■ **ACTION ITEM**:
Retype, word for word, every line of the records below starting at the one that contains "camera: 145 degrees right, 5 degrees up" and ending at the one that contains "none -> green phone [425,422,477,443]"; include both of those lines and nothing more.

■ **ENTRIES SUPPLIED**:
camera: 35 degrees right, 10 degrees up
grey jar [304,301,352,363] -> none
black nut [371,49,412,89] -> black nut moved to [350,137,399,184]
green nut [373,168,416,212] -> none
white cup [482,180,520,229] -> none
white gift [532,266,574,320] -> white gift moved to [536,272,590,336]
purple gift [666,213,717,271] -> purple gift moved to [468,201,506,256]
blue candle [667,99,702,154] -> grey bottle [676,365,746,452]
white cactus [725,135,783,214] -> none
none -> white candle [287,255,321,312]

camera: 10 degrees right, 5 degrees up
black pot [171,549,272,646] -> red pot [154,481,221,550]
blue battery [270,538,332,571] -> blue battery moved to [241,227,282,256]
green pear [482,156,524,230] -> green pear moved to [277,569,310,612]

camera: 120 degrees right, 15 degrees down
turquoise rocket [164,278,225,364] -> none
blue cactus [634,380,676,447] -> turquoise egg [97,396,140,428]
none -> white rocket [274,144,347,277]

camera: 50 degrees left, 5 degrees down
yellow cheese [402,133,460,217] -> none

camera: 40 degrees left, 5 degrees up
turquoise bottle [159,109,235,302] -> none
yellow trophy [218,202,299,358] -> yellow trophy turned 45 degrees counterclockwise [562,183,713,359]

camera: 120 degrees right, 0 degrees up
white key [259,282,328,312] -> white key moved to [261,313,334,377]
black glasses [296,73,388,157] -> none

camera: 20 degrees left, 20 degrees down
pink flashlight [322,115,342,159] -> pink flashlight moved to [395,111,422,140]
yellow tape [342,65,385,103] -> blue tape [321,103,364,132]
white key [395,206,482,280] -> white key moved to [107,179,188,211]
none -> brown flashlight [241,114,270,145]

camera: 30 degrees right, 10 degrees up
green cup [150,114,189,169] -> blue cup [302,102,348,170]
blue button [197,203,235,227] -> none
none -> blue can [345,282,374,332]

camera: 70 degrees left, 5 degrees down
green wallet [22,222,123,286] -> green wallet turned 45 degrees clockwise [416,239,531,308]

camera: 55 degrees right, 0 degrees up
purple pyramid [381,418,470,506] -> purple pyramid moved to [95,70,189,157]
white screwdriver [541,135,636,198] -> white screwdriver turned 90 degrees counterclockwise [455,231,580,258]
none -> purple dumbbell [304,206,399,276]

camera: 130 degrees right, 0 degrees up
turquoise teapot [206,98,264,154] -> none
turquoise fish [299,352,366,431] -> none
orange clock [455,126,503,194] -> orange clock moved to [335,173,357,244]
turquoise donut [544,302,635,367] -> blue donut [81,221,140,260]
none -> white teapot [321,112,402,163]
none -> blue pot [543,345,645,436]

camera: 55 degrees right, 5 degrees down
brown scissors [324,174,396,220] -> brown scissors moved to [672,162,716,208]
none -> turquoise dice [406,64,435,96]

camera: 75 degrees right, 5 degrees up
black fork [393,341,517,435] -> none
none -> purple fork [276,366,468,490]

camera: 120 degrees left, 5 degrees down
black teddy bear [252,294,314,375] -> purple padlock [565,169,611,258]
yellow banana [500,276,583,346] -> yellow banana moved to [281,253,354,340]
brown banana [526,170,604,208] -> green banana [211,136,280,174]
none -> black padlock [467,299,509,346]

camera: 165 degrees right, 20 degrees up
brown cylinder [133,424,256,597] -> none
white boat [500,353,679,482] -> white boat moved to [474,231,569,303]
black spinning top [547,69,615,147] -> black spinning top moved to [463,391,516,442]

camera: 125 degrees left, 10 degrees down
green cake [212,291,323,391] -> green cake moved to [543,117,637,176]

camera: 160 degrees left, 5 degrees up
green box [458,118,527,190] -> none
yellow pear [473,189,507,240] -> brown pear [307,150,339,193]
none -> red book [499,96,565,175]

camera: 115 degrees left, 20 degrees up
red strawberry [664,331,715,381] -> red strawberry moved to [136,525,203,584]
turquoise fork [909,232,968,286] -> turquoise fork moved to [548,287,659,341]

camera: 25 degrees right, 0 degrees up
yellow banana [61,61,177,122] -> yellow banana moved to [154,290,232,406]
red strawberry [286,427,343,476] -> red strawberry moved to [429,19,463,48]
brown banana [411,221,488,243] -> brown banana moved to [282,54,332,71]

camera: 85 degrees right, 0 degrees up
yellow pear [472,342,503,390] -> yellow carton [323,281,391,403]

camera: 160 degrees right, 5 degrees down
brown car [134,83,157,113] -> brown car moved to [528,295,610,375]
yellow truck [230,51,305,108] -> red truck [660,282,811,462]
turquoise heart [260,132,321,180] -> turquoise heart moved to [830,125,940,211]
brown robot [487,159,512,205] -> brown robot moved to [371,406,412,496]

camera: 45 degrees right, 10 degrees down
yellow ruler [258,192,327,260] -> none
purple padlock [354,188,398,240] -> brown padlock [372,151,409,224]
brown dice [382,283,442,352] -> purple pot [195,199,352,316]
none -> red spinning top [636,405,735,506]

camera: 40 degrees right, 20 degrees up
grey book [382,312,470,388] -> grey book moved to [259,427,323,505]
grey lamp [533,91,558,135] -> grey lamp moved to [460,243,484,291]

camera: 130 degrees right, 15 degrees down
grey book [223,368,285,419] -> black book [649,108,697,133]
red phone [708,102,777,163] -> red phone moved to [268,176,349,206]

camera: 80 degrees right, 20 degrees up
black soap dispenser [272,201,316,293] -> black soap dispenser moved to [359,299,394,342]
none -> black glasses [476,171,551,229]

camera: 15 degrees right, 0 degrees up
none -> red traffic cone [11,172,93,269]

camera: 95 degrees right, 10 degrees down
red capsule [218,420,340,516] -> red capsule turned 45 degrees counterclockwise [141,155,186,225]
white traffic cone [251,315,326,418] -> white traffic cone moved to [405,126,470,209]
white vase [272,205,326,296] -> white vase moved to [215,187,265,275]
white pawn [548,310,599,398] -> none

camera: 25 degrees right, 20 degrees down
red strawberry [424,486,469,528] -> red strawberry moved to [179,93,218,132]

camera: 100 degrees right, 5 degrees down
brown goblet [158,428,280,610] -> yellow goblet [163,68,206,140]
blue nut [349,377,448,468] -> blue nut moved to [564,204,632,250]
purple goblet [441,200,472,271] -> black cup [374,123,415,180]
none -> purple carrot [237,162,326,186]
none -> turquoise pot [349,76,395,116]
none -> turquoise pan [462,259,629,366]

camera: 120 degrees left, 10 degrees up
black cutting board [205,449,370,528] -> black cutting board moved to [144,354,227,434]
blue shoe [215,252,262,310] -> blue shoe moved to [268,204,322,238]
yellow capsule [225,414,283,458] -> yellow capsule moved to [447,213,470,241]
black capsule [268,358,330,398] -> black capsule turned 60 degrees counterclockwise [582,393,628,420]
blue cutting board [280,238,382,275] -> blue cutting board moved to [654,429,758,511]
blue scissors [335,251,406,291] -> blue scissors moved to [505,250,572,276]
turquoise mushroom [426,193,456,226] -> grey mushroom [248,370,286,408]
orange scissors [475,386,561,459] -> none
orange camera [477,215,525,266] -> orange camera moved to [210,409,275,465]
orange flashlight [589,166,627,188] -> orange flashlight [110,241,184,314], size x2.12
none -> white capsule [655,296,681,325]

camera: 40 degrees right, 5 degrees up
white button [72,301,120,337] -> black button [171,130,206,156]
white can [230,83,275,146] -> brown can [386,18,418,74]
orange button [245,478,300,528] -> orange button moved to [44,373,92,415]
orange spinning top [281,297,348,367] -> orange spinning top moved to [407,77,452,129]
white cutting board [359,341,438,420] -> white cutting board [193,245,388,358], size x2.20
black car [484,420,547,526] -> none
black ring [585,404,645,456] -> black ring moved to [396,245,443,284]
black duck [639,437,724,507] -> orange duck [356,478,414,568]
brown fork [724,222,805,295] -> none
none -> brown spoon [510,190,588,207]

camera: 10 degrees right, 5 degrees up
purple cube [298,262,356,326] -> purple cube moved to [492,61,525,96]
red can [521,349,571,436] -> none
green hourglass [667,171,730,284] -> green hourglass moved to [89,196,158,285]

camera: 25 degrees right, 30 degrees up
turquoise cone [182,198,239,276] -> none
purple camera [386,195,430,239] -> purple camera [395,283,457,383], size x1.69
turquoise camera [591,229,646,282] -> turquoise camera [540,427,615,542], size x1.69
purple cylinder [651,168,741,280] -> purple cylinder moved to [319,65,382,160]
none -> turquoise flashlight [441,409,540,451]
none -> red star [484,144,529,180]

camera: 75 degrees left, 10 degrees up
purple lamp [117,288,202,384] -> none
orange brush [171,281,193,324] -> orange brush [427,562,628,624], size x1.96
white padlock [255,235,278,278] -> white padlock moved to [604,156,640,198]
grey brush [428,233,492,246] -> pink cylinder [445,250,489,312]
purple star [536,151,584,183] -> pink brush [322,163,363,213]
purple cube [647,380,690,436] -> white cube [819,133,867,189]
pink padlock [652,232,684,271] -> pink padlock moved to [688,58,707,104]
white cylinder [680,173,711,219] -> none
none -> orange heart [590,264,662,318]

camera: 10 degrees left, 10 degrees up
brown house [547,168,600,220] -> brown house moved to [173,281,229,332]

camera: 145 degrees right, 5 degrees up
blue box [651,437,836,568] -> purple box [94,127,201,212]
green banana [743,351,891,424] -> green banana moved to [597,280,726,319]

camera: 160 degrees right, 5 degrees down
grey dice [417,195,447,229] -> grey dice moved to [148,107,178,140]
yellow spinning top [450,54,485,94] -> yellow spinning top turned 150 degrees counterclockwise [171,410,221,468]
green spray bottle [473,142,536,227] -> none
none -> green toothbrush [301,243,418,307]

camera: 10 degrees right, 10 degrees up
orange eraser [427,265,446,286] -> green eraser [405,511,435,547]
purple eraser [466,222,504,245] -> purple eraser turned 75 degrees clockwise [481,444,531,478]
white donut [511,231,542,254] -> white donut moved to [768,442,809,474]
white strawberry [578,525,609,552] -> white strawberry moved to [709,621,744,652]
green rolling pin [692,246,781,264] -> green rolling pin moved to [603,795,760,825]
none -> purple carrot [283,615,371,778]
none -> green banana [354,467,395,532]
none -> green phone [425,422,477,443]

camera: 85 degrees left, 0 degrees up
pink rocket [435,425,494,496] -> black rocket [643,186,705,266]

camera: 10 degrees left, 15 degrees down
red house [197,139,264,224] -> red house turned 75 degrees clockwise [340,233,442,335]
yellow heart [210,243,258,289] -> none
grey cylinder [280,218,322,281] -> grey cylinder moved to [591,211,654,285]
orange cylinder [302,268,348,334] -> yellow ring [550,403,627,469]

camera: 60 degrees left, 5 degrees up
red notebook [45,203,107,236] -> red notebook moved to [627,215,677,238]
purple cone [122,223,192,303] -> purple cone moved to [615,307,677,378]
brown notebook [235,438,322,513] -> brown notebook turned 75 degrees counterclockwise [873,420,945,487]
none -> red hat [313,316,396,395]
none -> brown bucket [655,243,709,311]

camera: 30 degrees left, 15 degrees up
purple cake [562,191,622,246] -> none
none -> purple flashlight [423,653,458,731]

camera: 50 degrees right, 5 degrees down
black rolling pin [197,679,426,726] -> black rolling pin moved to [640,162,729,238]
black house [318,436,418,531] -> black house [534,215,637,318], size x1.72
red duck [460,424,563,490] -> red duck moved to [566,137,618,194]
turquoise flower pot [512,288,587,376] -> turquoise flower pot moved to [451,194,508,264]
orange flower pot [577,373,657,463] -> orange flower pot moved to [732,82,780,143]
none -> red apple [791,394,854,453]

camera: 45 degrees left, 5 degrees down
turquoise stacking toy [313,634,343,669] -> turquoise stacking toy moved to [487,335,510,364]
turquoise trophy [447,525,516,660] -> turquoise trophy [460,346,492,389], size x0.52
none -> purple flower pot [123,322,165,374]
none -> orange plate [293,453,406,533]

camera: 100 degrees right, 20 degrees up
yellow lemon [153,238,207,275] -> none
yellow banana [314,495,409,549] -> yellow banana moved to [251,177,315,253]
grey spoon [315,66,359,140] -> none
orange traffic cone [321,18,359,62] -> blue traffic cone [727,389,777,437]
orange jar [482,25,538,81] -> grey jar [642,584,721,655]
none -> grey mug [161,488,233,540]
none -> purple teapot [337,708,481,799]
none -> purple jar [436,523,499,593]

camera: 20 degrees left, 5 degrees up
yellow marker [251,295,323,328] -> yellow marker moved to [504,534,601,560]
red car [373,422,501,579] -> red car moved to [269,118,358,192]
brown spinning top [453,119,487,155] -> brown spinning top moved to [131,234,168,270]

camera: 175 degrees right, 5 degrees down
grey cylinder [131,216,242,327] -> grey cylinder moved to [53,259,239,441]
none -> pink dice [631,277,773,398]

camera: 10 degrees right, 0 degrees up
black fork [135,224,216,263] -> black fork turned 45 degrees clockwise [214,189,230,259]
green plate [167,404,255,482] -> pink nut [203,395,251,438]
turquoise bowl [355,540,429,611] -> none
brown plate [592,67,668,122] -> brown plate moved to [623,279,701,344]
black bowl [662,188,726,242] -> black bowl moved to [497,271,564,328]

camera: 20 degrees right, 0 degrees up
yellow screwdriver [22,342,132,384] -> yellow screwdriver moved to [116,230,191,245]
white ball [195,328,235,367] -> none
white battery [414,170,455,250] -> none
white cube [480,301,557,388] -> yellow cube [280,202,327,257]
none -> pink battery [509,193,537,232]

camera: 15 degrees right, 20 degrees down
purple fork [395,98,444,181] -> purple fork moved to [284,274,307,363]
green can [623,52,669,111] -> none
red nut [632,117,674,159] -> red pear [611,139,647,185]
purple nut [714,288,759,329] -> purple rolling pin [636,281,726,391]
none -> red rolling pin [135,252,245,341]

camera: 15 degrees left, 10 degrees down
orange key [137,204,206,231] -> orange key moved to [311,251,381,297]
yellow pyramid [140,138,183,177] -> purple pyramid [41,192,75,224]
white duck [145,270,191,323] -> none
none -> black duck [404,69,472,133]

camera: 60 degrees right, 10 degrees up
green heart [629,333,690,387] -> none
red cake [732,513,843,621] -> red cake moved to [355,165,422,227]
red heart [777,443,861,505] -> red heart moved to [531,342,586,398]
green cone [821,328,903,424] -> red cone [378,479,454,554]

■ **PROBLEM SOLUTION**:
camera: 145 degrees right, 5 degrees up
blue box [651,437,836,568] -> purple box [94,127,201,212]
green banana [743,351,891,424] -> green banana moved to [597,280,726,319]

camera: 160 degrees right, 5 degrees down
grey dice [417,195,447,229] -> grey dice moved to [148,107,178,140]
yellow spinning top [450,54,485,94] -> yellow spinning top turned 150 degrees counterclockwise [171,410,221,468]
green spray bottle [473,142,536,227] -> none
none -> green toothbrush [301,243,418,307]

camera: 10 degrees right, 10 degrees up
orange eraser [427,265,446,286] -> green eraser [405,511,435,547]
purple eraser [466,222,504,245] -> purple eraser turned 75 degrees clockwise [481,444,531,478]
white donut [511,231,542,254] -> white donut moved to [768,442,809,474]
white strawberry [578,525,609,552] -> white strawberry moved to [709,621,744,652]
green rolling pin [692,246,781,264] -> green rolling pin moved to [603,795,760,825]
none -> purple carrot [283,615,371,778]
none -> green banana [354,467,395,532]
none -> green phone [425,422,477,443]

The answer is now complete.